**Records to use**
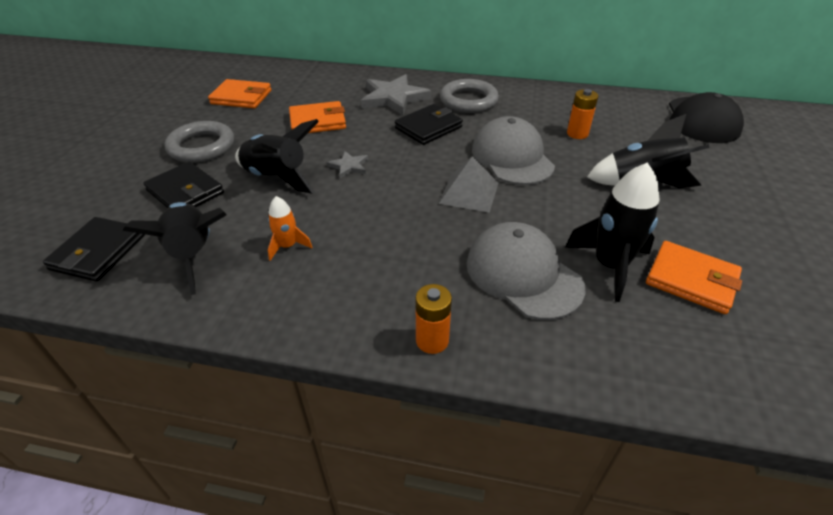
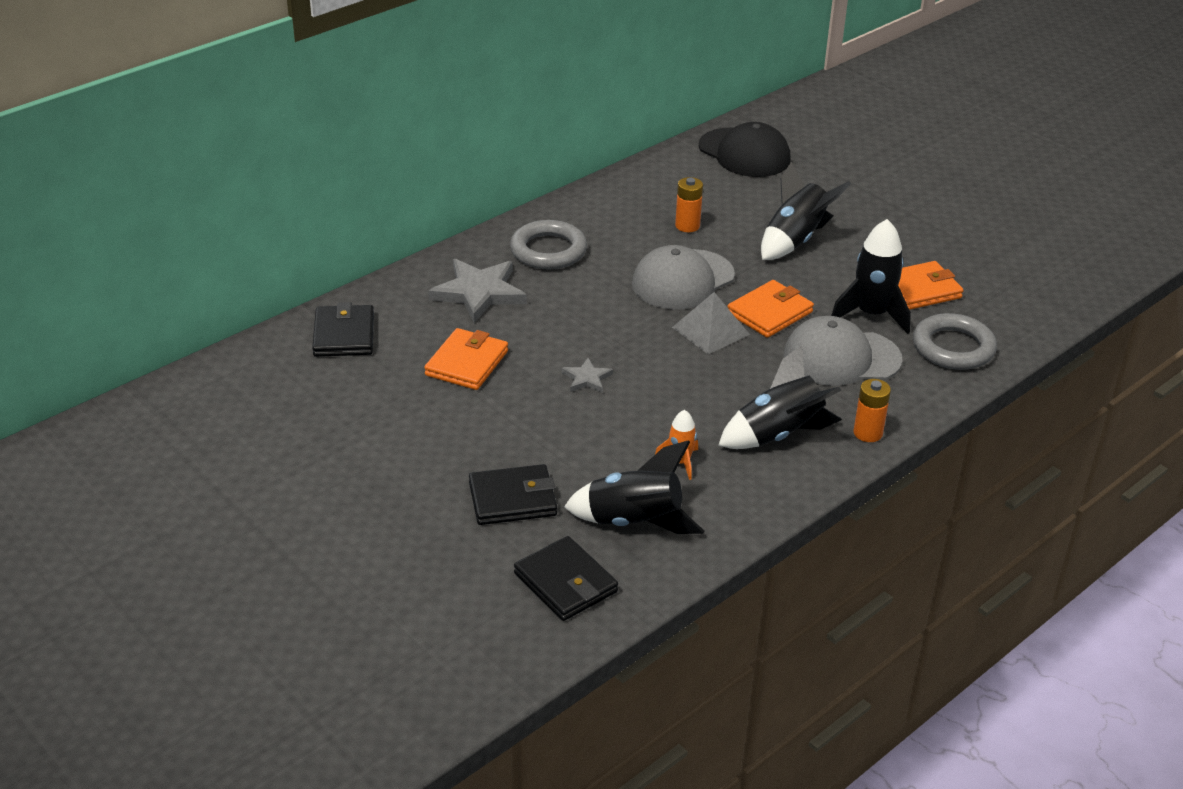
camera: 55 degrees left, 5 degrees down
(201, 147) = (423, 462): grey ring -> grey ring (953, 347)
(241, 97) = (329, 397): orange wallet -> orange wallet (770, 313)
(277, 177) = (555, 430): black rocket -> black rocket (778, 434)
(428, 127) = (571, 300): black wallet -> black wallet (344, 335)
(512, 157) = (682, 280): grey cap -> grey cap turned 60 degrees counterclockwise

**Directions**
Reproduce the preceding material exactly, skipping pictures.

**Exercise answer**
camera: 55 degrees left, 5 degrees down
(201, 147) = (423, 462): grey ring -> grey ring (953, 347)
(241, 97) = (329, 397): orange wallet -> orange wallet (770, 313)
(277, 177) = (555, 430): black rocket -> black rocket (778, 434)
(428, 127) = (571, 300): black wallet -> black wallet (344, 335)
(512, 157) = (682, 280): grey cap -> grey cap turned 60 degrees counterclockwise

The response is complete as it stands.